- **What is required**
For each line below that includes the word "blue", make a copy.
═══ Records for this exercise
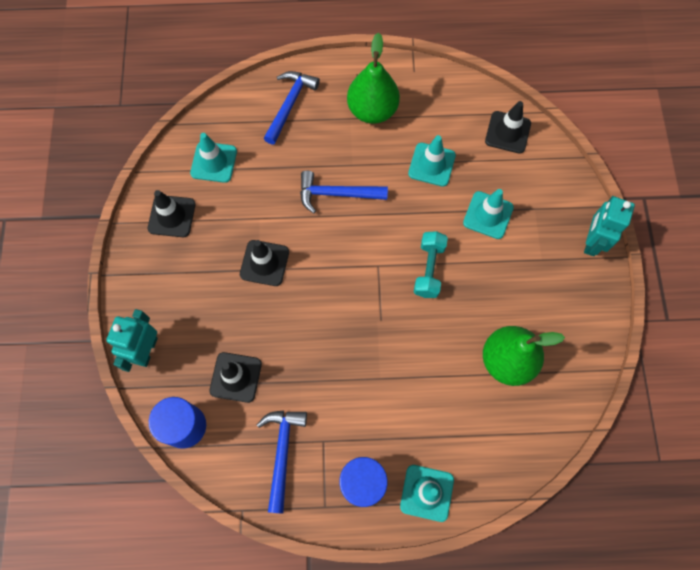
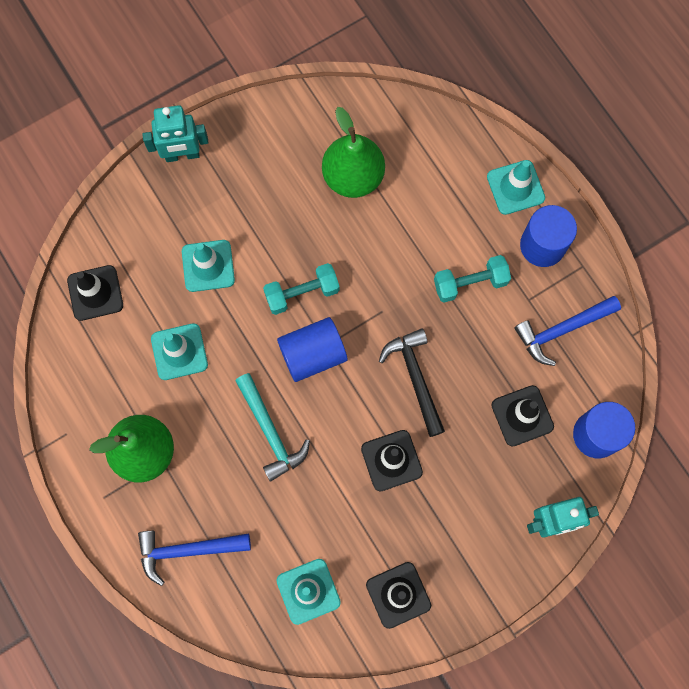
camera: 120 degrees left, 5 degrees up
(314, 314) = (415, 378): none -> black hammer
(336, 194) = (270, 432): blue hammer -> turquoise hammer
(364, 401) = (470, 283): none -> turquoise dumbbell
(376, 251) = (313, 354): none -> blue cylinder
══════
- **Solution to the problem**
(336, 194) = (270, 432): blue hammer -> turquoise hammer
(376, 251) = (313, 354): none -> blue cylinder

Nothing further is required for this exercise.